Problem:
Give the records again. Keep them exact and leave out the images.

Source records:
-- Opening Marker --
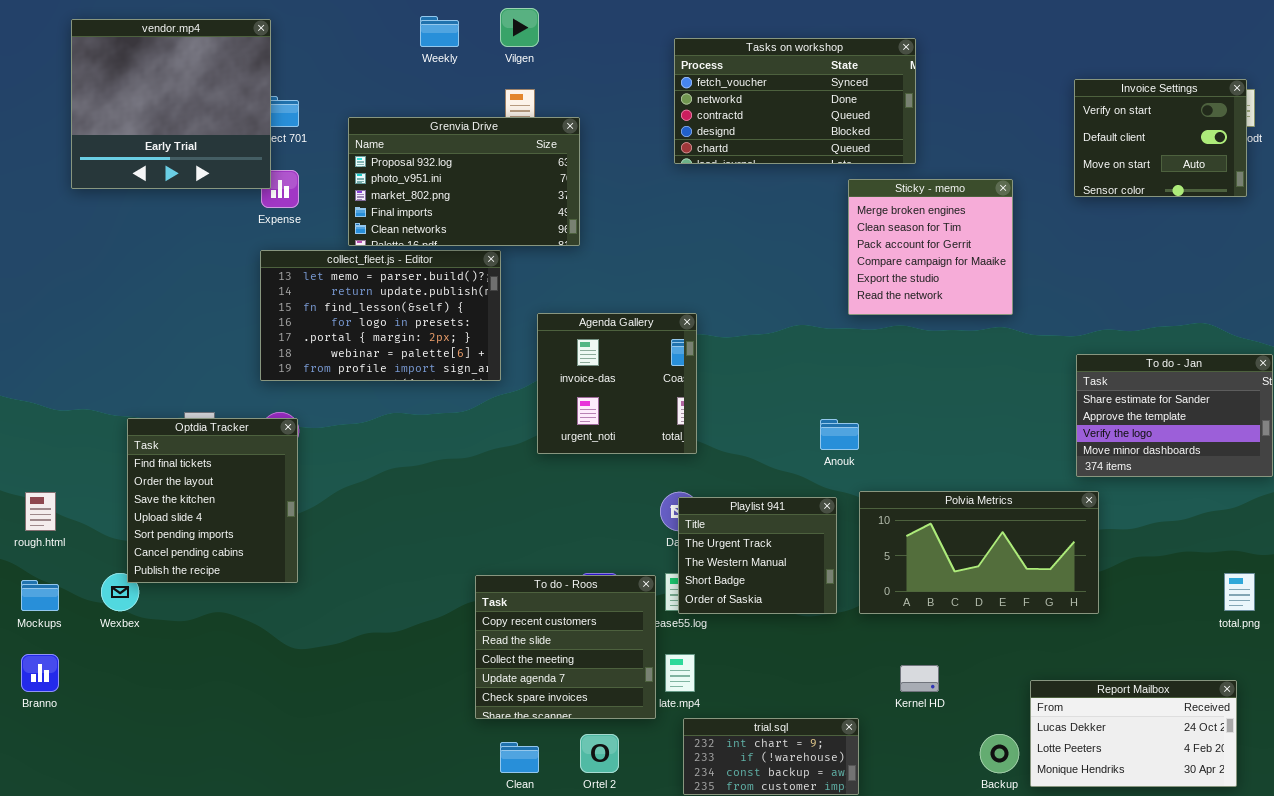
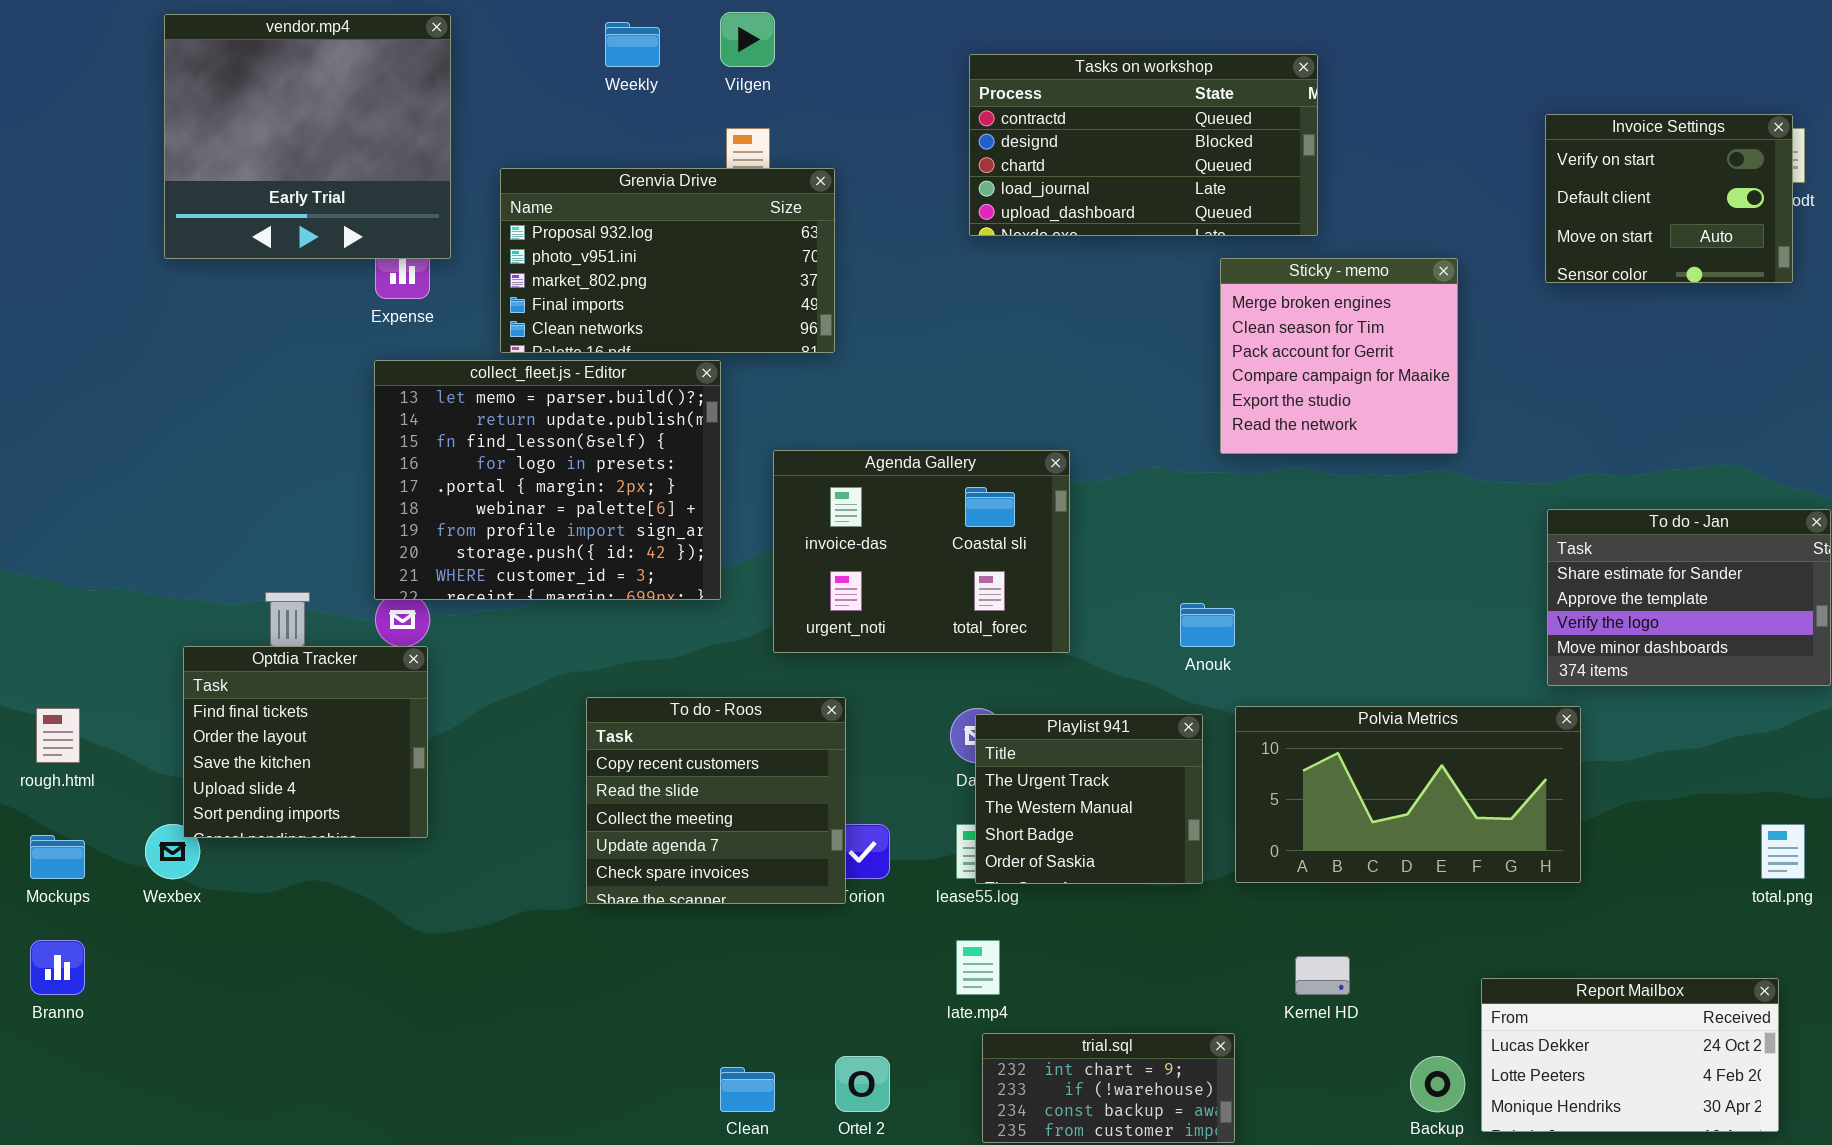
vendor.mp4: [71,19,271,189] -> [164,14,451,259], moved
Tasks on workshop: [674,38,916,164] -> [969,54,1318,236], scrolled down 2 rows
collect_fleet.js - Editor: [260,250,501,381] -> [374,360,721,600], resized
Agenda Gallery: [537,313,697,454] -> [773,450,1070,653], resized
Optdia Tracker: [127,418,298,583] -> [183,646,428,838], resized
To do - Roos: [475,575,656,719] -> [586,697,846,904], moved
-- Closing Marker --
Written answer:
vendor.mp4: [71,19,271,189] -> [164,14,451,259], moved
Tasks on workshop: [674,38,916,164] -> [969,54,1318,236], scrolled down 2 rows
collect_fleet.js - Editor: [260,250,501,381] -> [374,360,721,600], resized
Agenda Gallery: [537,313,697,454] -> [773,450,1070,653], resized
Optdia Tracker: [127,418,298,583] -> [183,646,428,838], resized
To do - Roos: [475,575,656,719] -> [586,697,846,904], moved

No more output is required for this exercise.